--- DATA Enclosed Below ---

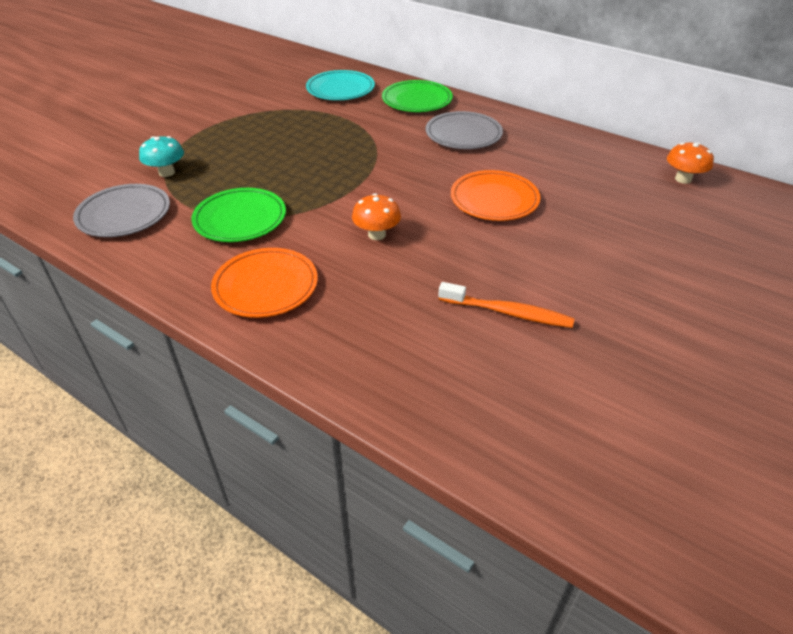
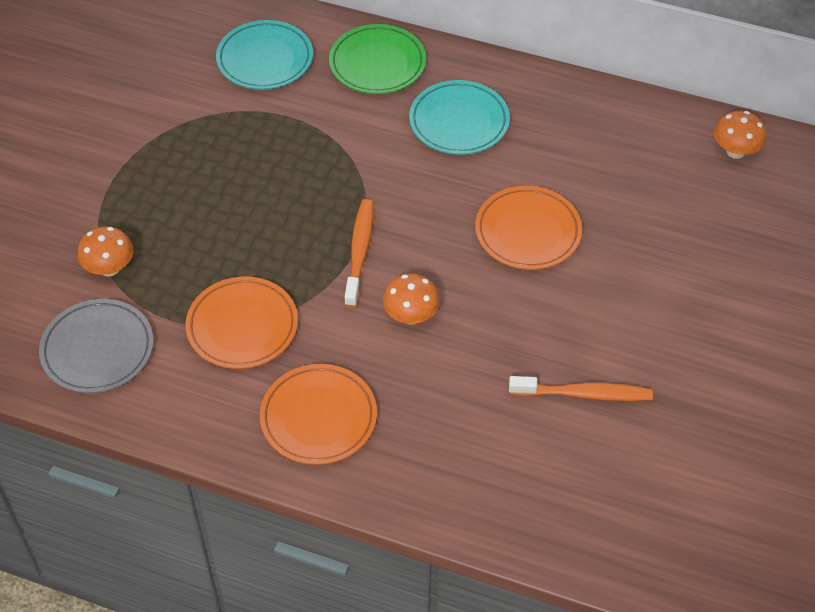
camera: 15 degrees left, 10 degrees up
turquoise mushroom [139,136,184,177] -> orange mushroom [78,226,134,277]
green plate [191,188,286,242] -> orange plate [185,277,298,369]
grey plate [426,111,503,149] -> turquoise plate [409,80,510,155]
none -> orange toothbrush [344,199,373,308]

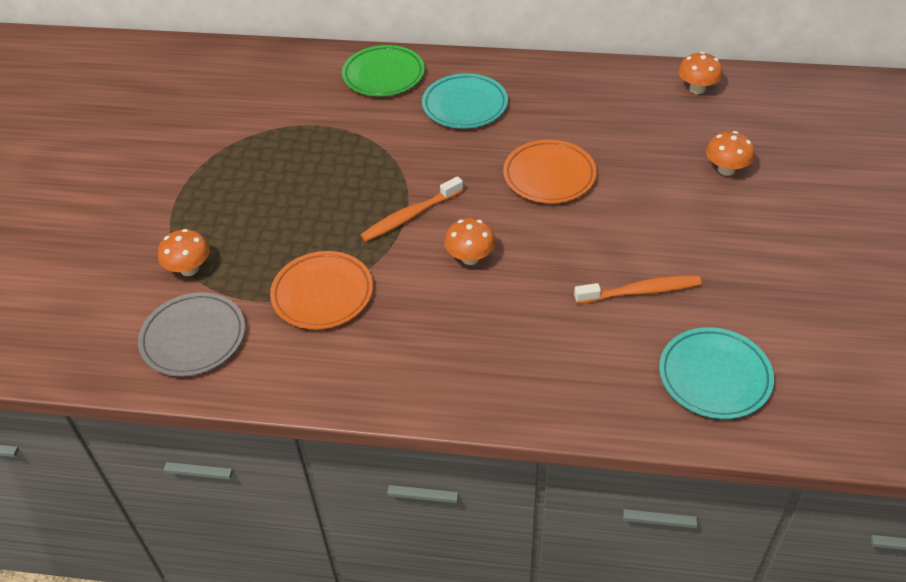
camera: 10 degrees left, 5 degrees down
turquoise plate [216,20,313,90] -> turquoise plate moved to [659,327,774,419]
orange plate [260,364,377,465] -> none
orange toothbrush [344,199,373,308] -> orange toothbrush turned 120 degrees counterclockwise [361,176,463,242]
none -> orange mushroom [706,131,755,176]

--- End of Enclosed DATA ---

WHAT YOU HAVE TO DO
Pick out each line above that includes "camera" and show it.

SOLUTION
camera: 15 degrees left, 10 degrees up
camera: 10 degrees left, 5 degrees down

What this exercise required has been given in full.